Material provided
"""

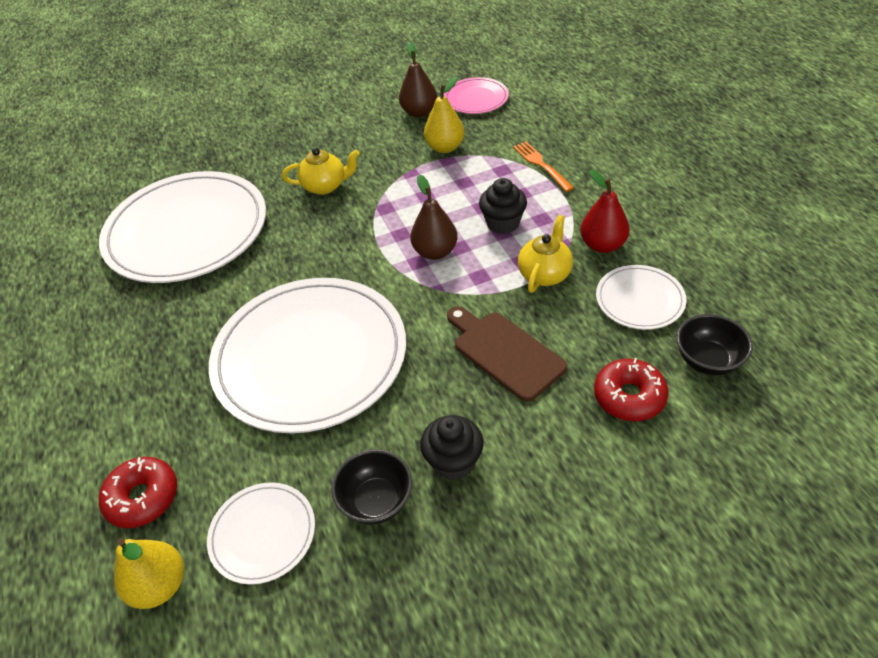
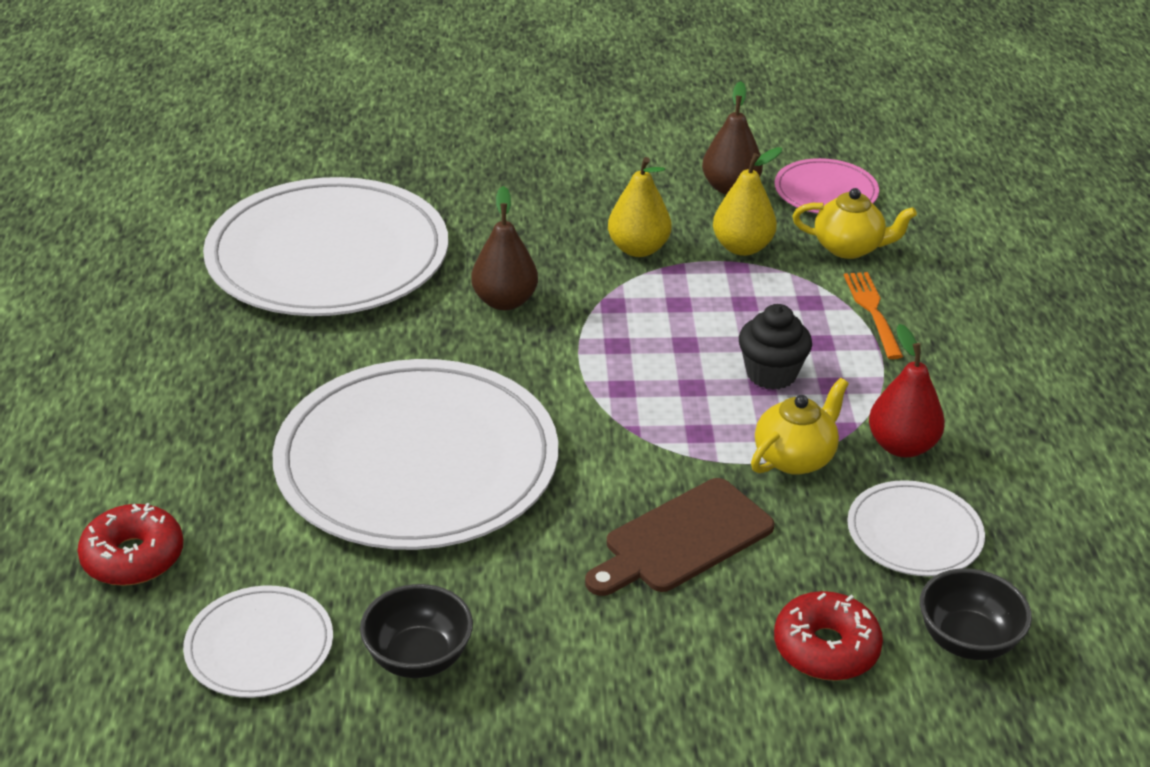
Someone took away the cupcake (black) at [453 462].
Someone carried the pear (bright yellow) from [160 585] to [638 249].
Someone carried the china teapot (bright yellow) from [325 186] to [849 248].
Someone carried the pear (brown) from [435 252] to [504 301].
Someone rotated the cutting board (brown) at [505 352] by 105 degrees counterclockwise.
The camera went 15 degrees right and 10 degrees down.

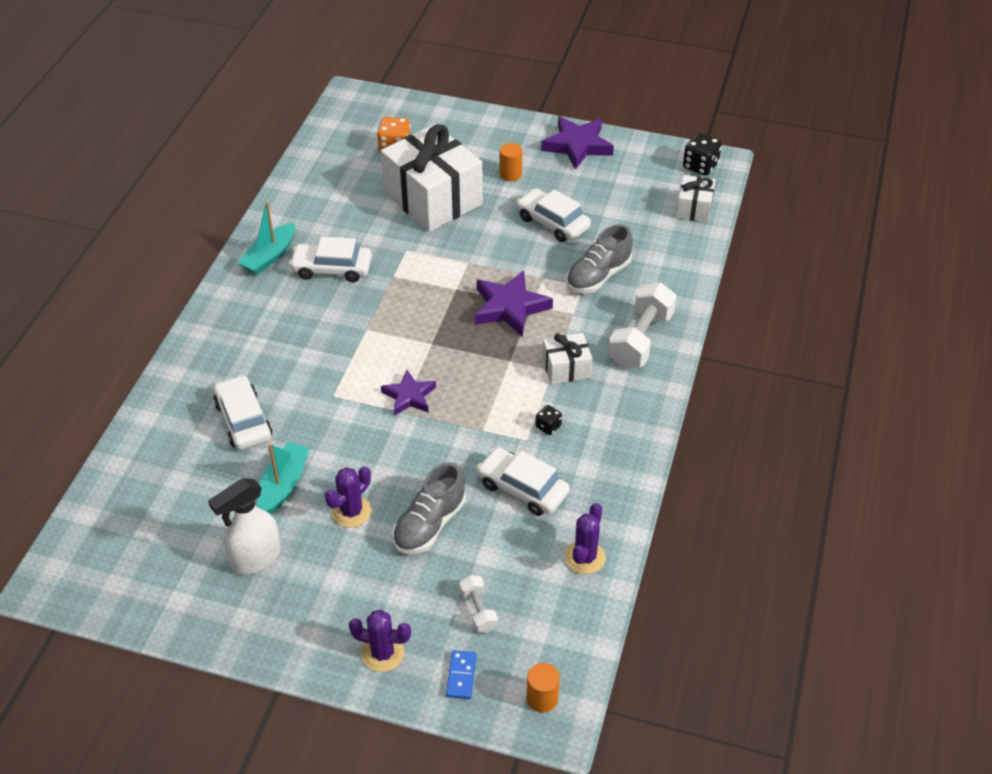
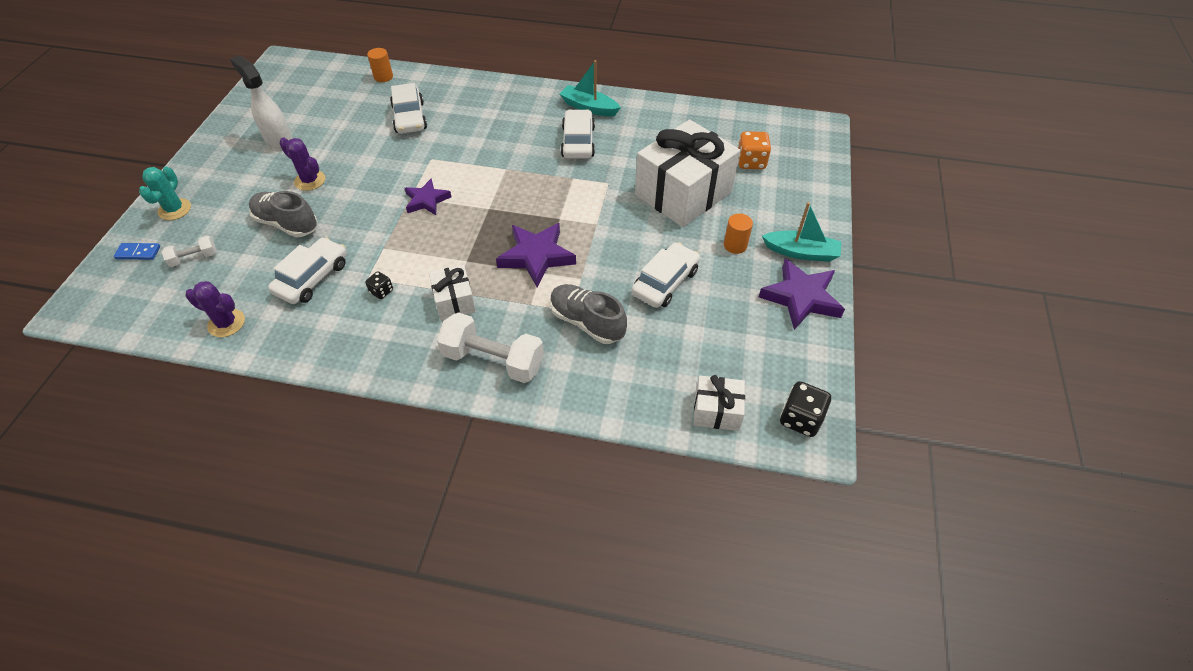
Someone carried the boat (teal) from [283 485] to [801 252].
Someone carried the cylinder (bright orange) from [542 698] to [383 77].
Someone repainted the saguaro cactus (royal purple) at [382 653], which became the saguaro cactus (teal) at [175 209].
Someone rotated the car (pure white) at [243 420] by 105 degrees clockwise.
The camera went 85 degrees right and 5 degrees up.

"""
"""

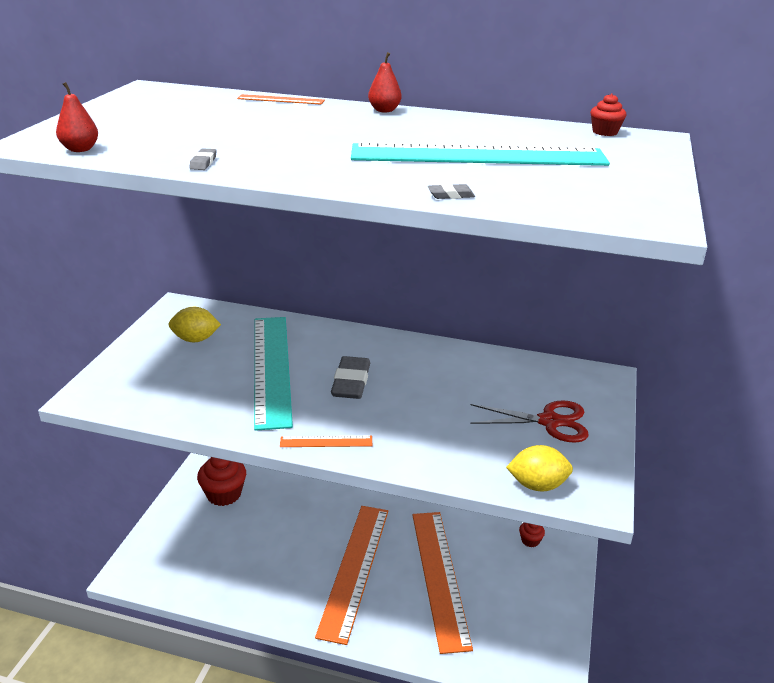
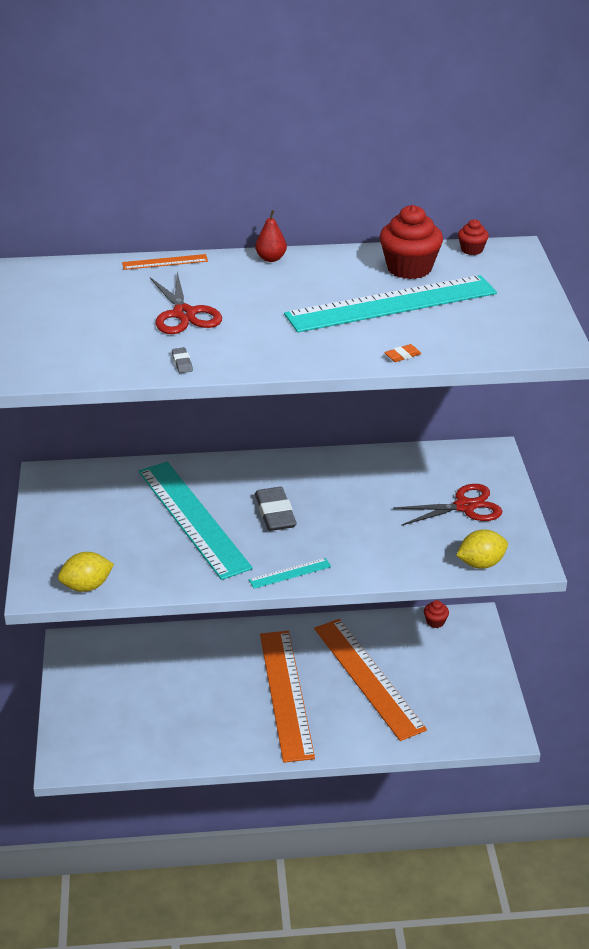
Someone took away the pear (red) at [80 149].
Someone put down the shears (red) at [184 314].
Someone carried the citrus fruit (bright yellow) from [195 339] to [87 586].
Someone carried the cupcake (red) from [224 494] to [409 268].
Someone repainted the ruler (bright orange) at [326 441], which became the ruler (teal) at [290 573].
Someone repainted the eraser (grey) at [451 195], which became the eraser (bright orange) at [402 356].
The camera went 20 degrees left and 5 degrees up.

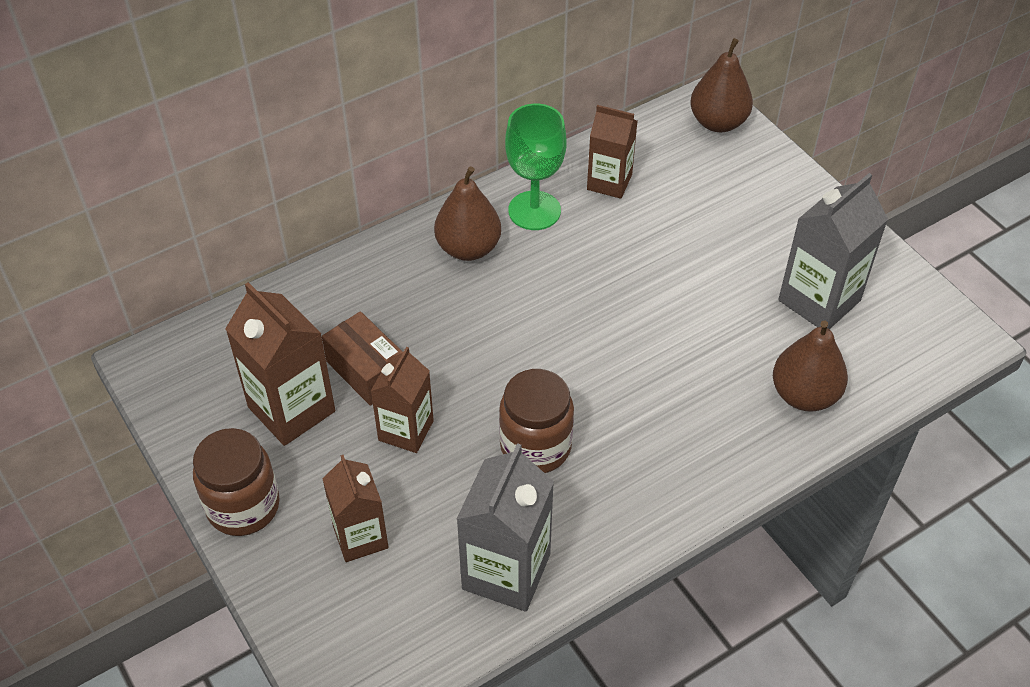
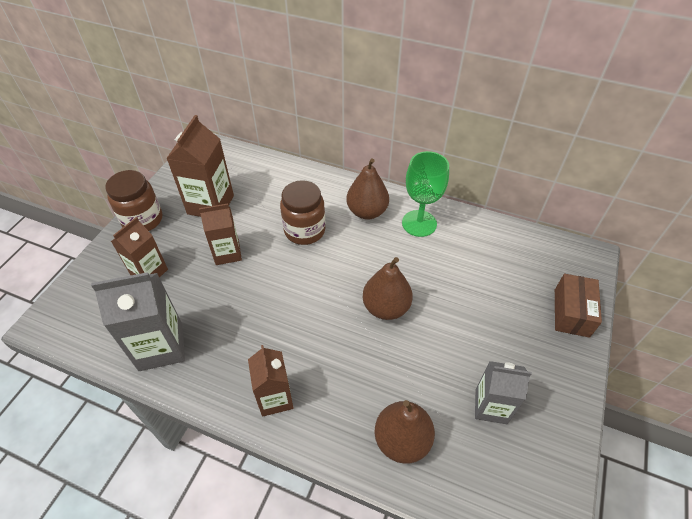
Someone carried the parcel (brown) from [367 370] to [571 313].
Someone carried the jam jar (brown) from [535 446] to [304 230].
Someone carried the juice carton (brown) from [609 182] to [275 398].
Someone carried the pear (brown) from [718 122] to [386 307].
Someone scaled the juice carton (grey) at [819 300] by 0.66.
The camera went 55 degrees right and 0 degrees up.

"""

What you will do
Starting at the line above that holds "Someone took away the cupcake" and ending at the line that holds "Someone rotated the cutting", transcribe each line exactly and include no other lines.

Solution to this exercise
Someone took away the cupcake (black) at [453 462].
Someone carried the pear (bright yellow) from [160 585] to [638 249].
Someone carried the china teapot (bright yellow) from [325 186] to [849 248].
Someone carried the pear (brown) from [435 252] to [504 301].
Someone rotated the cutting board (brown) at [505 352] by 105 degrees counterclockwise.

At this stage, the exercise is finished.